> _What you should do_:
Restate the entries below exactly. Images are not part of the copy.

Change detection outputs:

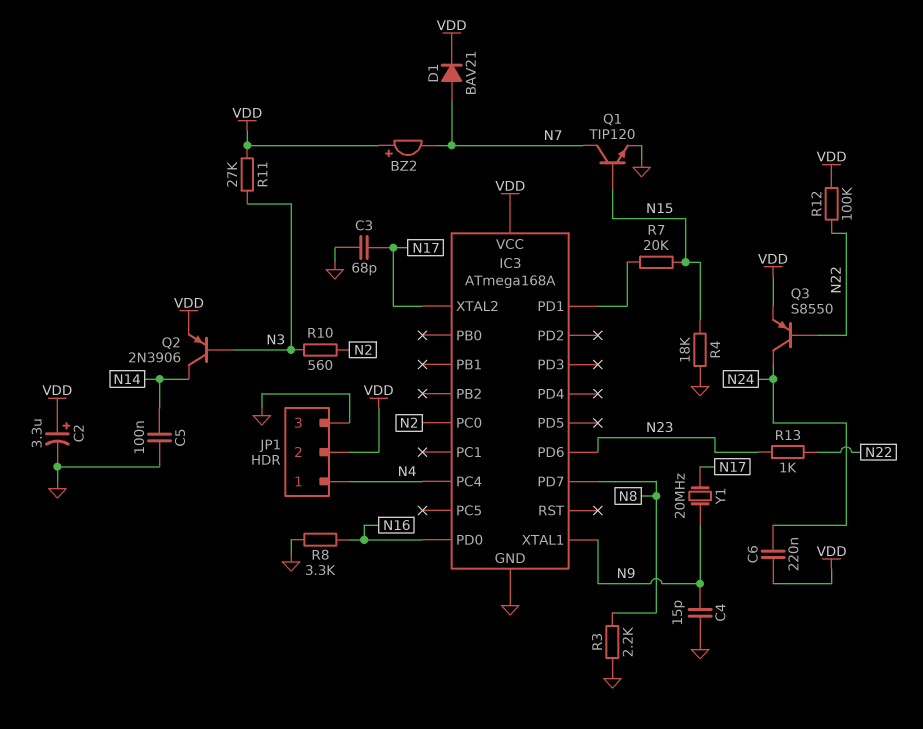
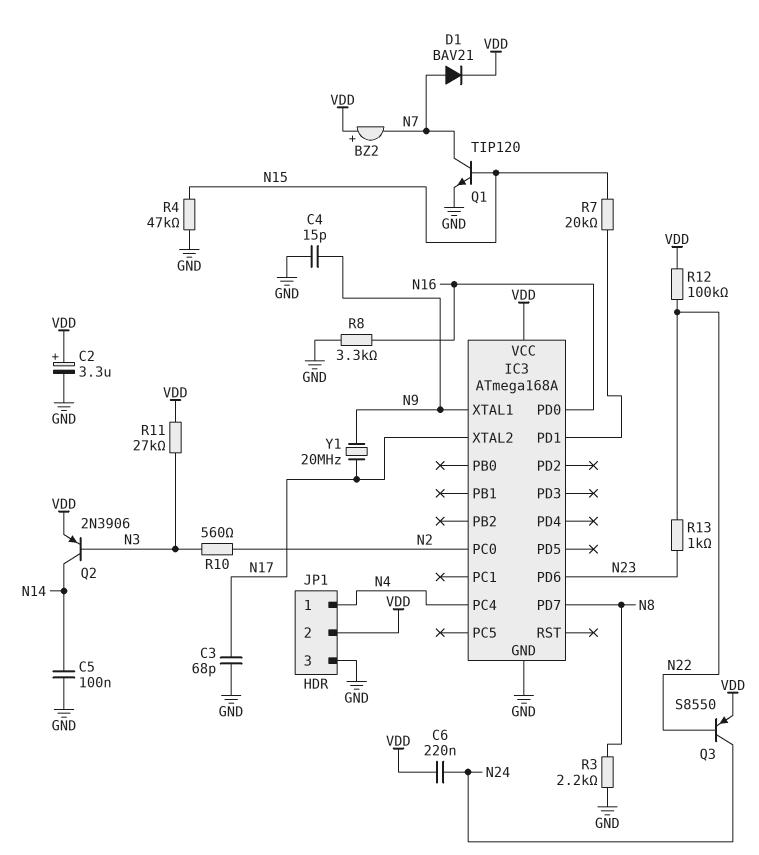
R4: 18k (GND, N15) -> 47k (GND, N15)

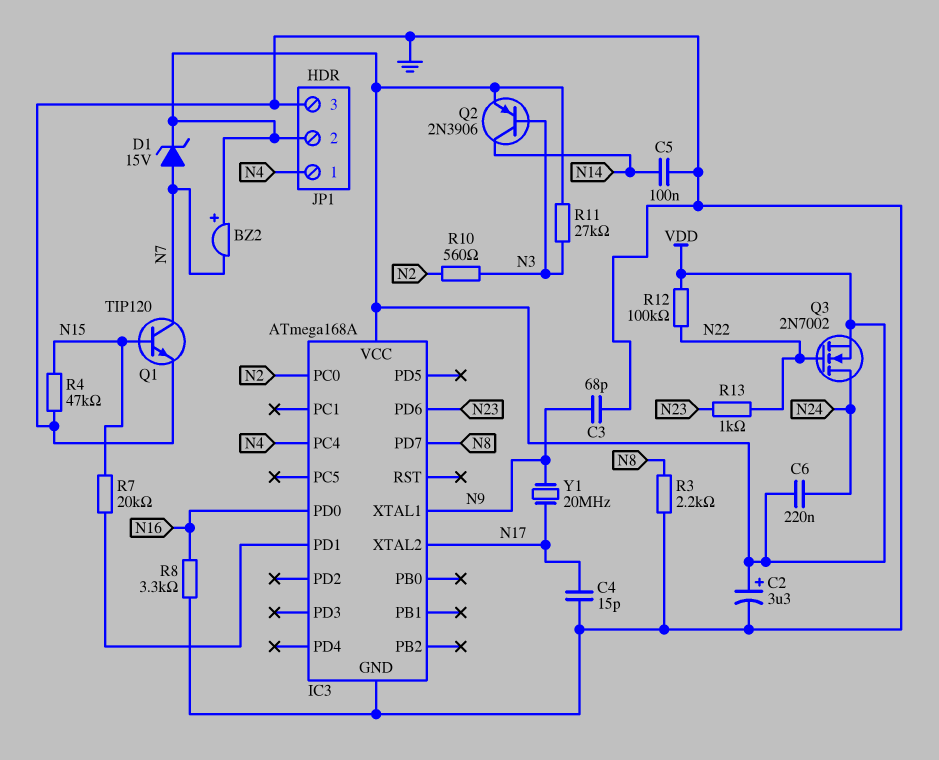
C3: 68pF (GND, N17) -> 68pF (GND, N9)
C4: 15pF (GND, N9) -> 15pF (GND, N17)
D1: diode BAV21 (A N7, K VDD) -> zener 15V (A N7, K VDD)
Q3: PNP S8550 (B N22, C N24, E VDD) -> NMOS 2N7002 (G N22, D N24, S VDD)

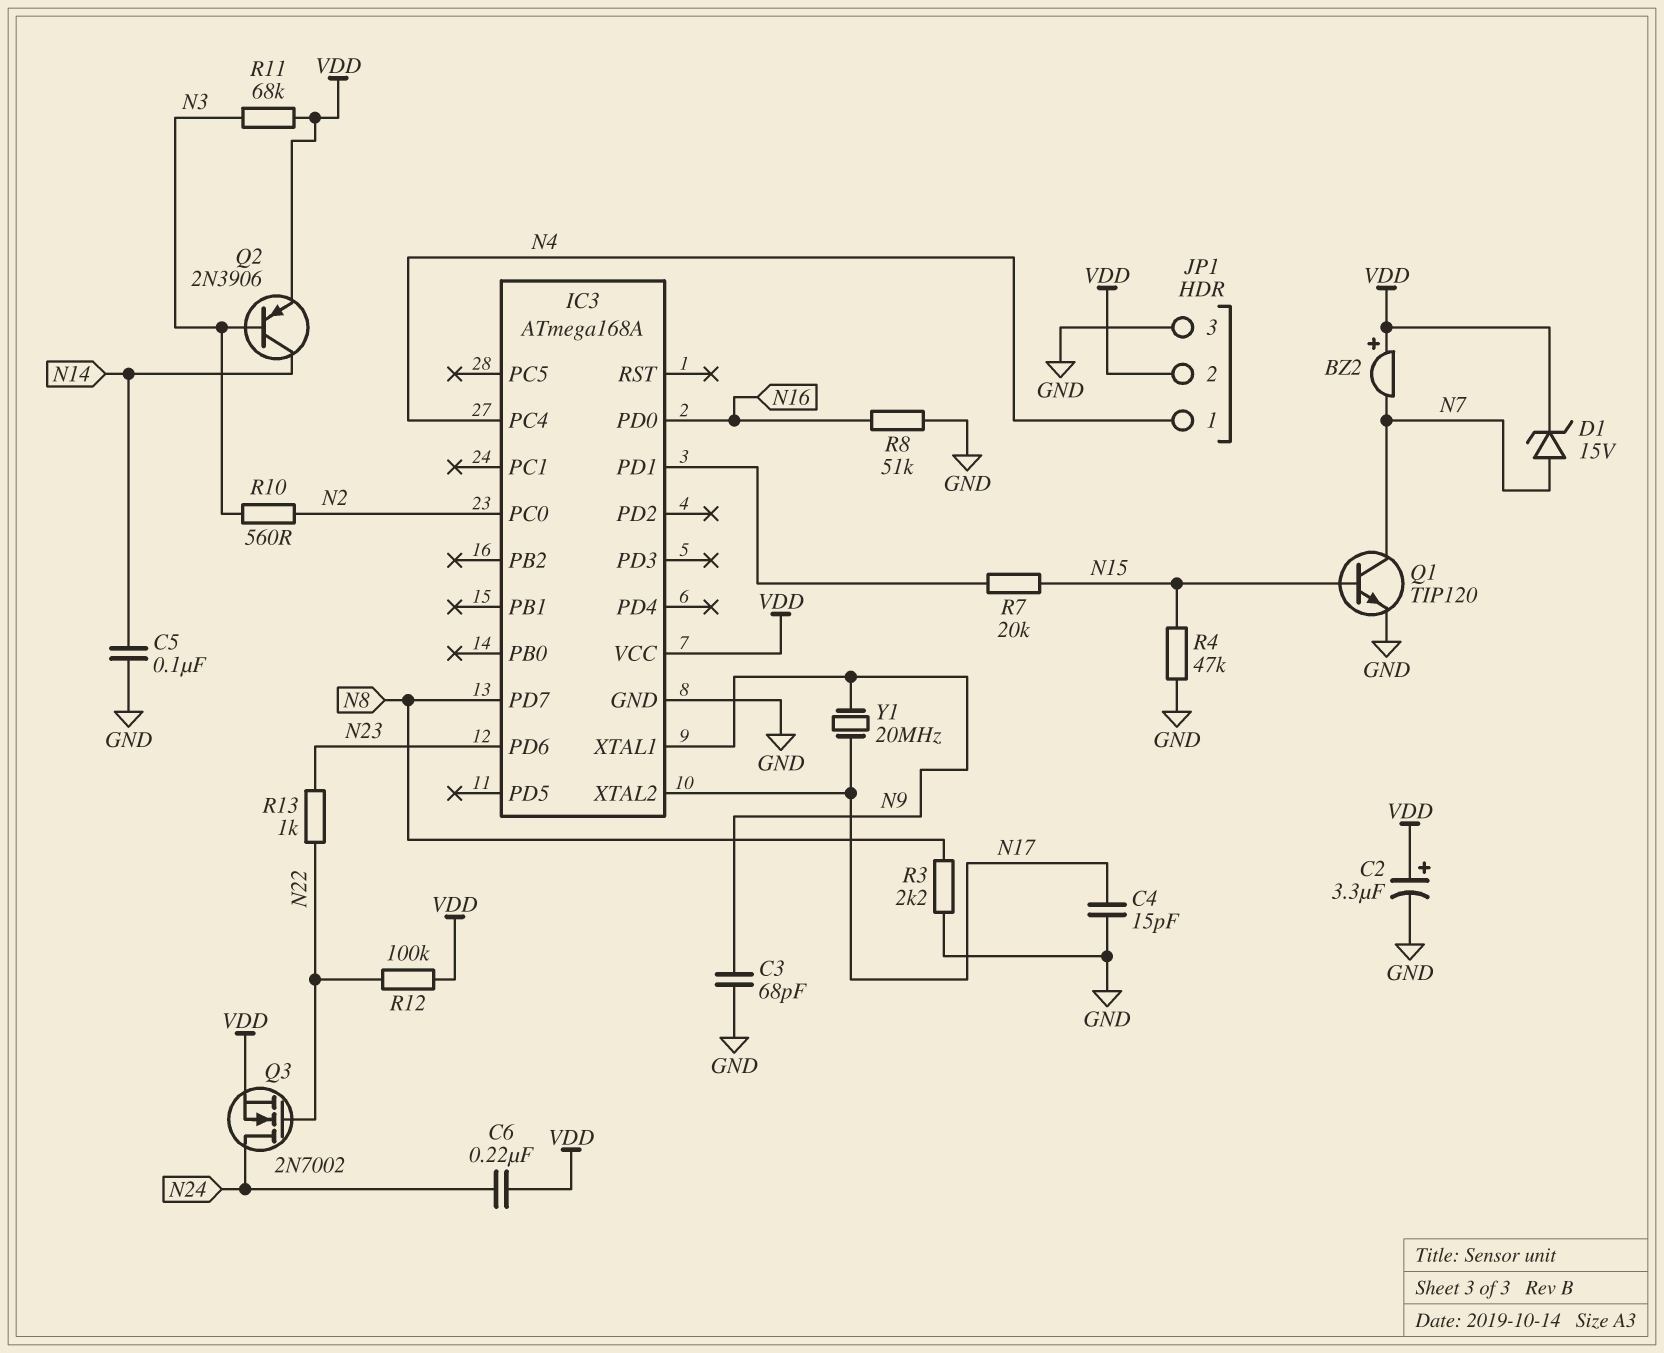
R8: 3.3k (GND, N16) -> 51k (GND, N16)
R11: 27k (N3, VDD) -> 68k (N3, VDD)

> _Response to the task_:
R4: 18k (GND, N15) -> 47k (GND, N15)

C3: 68pF (GND, N17) -> 68pF (GND, N9)
C4: 15pF (GND, N9) -> 15pF (GND, N17)
D1: diode BAV21 (A N7, K VDD) -> zener 15V (A N7, K VDD)
Q3: PNP S8550 (B N22, C N24, E VDD) -> NMOS 2N7002 (G N22, D N24, S VDD)

R8: 3.3k (GND, N16) -> 51k (GND, N16)
R11: 27k (N3, VDD) -> 68k (N3, VDD)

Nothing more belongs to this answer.